- _EXERCISE DESCRIPTION_
Every line below that has the string "trapezoid" needs to be copied.

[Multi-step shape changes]
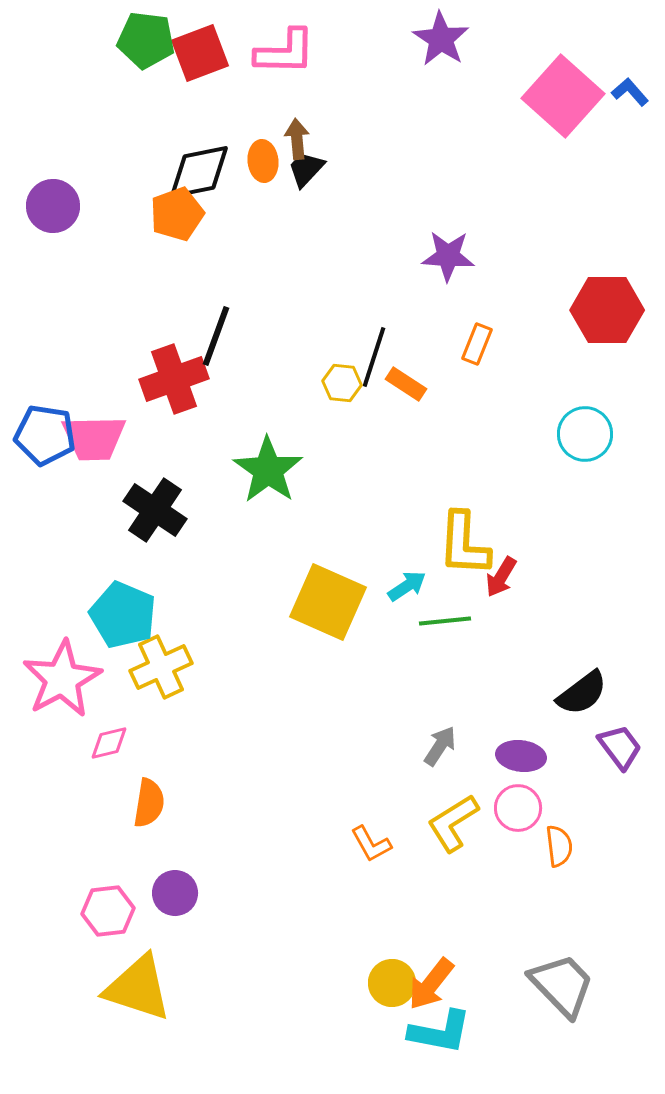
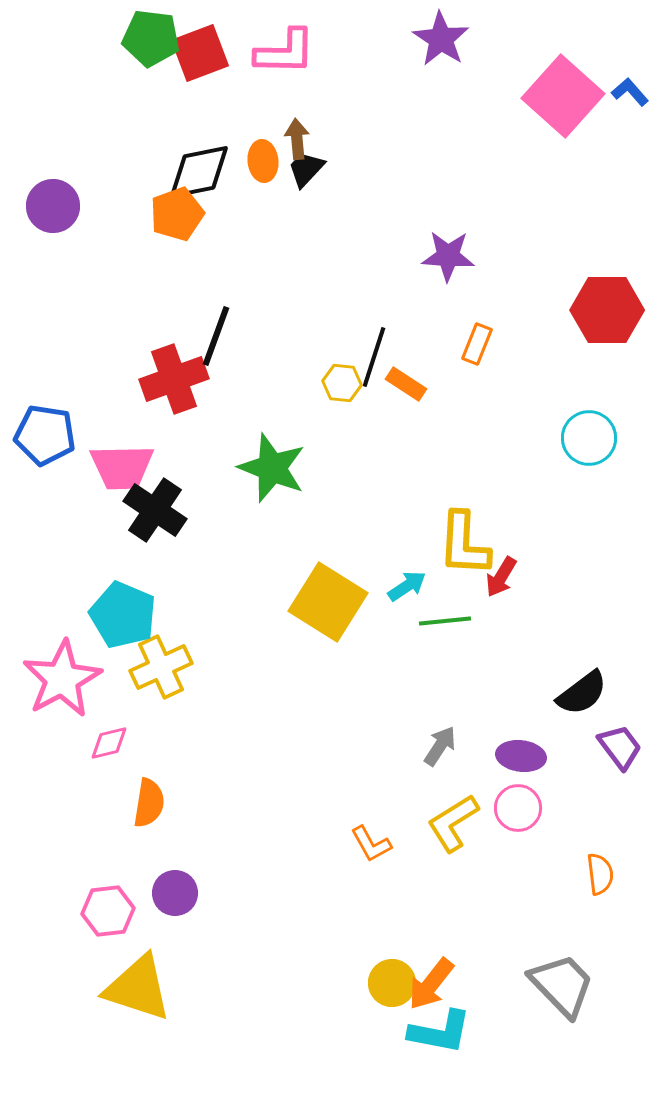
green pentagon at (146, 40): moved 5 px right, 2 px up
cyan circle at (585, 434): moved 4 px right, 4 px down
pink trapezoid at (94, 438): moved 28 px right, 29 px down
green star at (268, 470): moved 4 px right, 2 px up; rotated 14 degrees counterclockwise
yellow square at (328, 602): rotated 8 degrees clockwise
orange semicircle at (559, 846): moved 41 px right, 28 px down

* * *

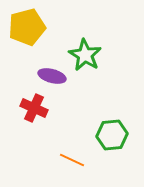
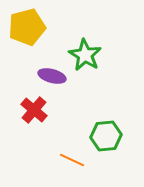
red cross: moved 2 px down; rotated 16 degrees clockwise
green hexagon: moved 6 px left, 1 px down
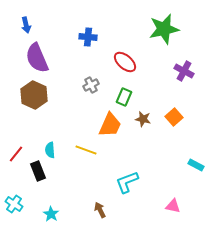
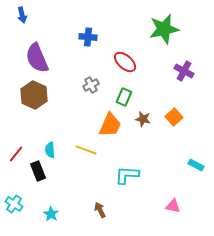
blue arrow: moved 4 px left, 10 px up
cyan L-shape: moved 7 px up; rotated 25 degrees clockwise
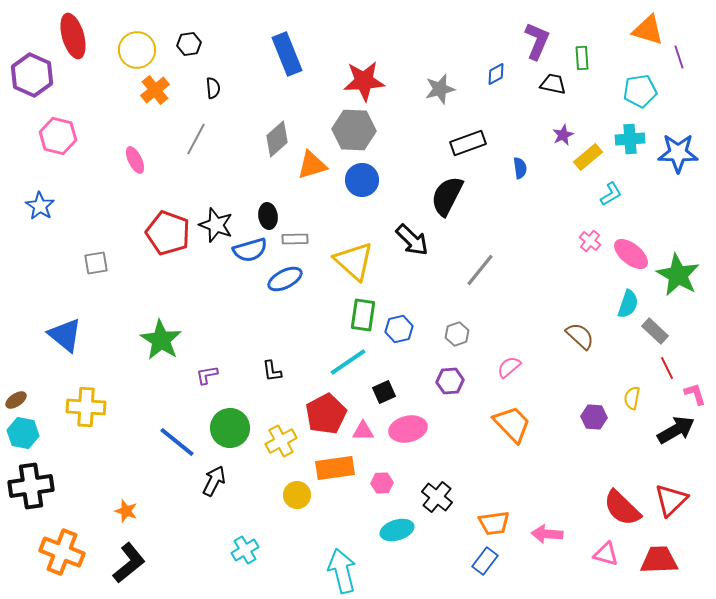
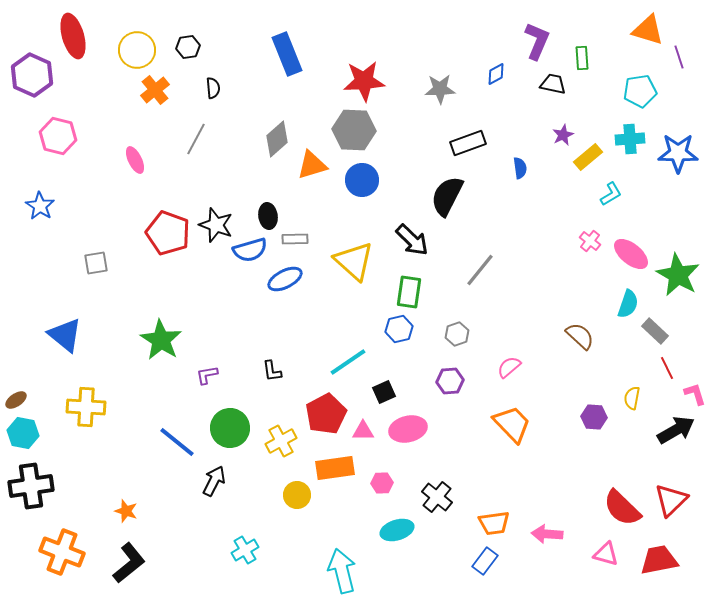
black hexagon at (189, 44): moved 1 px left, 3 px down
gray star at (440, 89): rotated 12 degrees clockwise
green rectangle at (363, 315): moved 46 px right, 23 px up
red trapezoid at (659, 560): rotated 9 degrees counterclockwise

- _RESPONSE_
pink trapezoid at (94, 438): moved 28 px right, 29 px down
red trapezoid at (659, 560): rotated 9 degrees counterclockwise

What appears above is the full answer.